Prompt: In the data below, find the lines containing "minus" and say how many there are, nothing more.

Provided data:
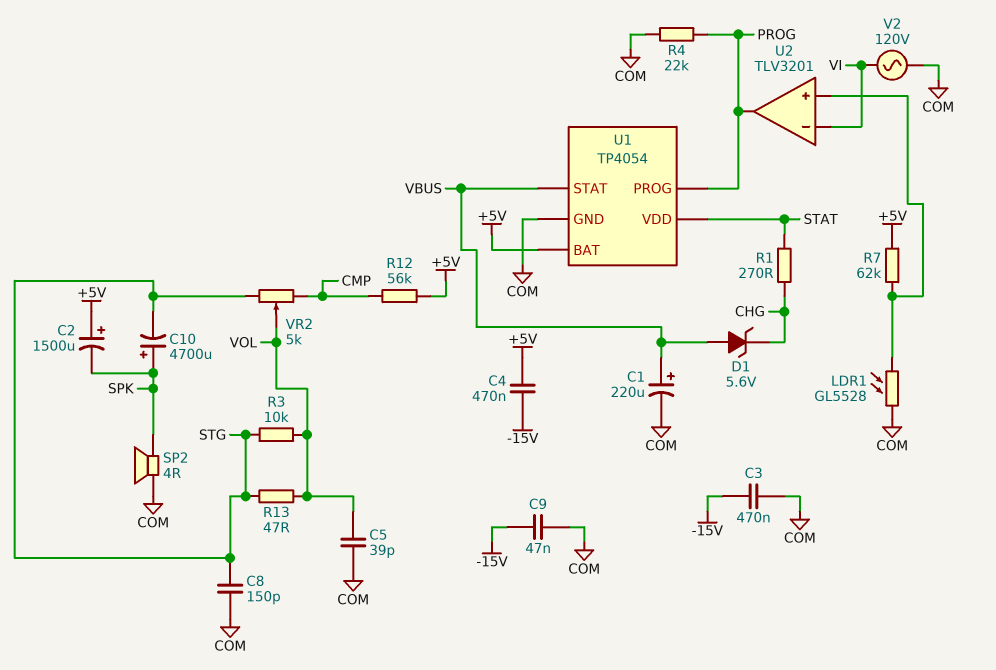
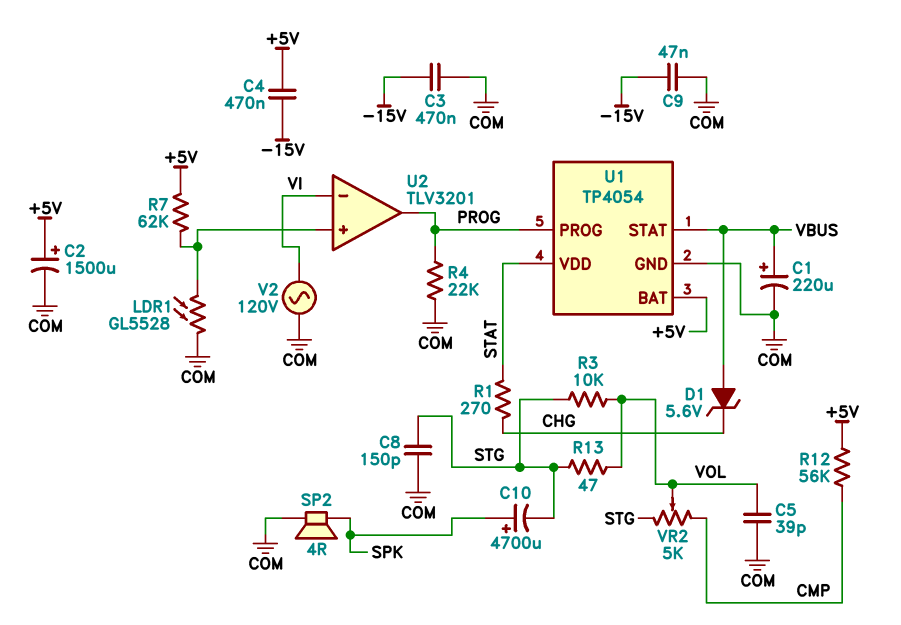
C2: 1500uF (plus +5V, minus SPK) -> 1500uF (plus +5V, minus COM)

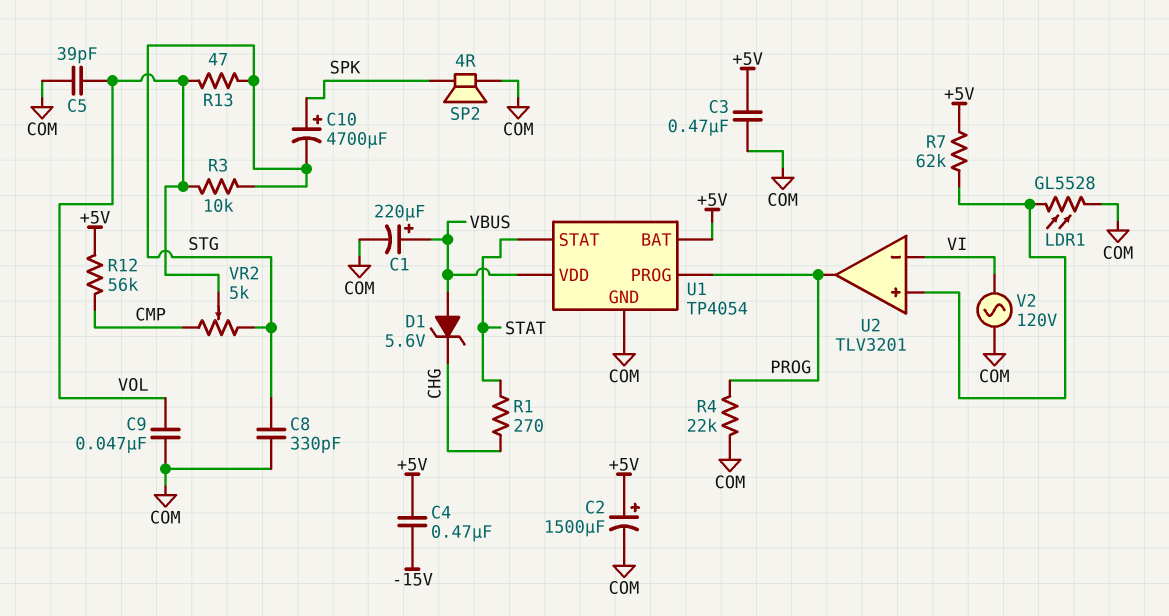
C3: 470nF (-15V, COM) -> 470nF (+5V, COM)
C8: 150pF (COM, STG) -> 330pF (COM, STG)
C9: 47nF (-15V, COM) -> 47nF (COM, VOL)
U1 pin STAT: VBUS -> STAT
U1 pin VDD: STAT -> VBUS

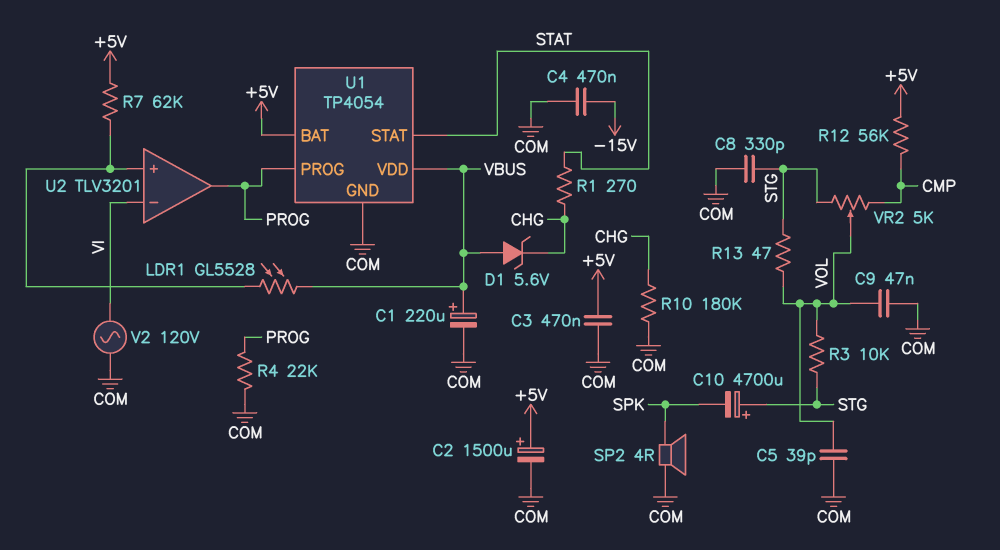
C4: 470nF (+5V, -15V) -> 470nF (-15V, COM)
C10: 4700uF (plus SPK, minus STG) -> 4700uF (plus STG, minus SPK)
LDR1: GL5528 (COM, U2/in+) -> GL5528 (U2/in+, VBUS)
R10: none -> 180k (CHG, COM)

Your response: 2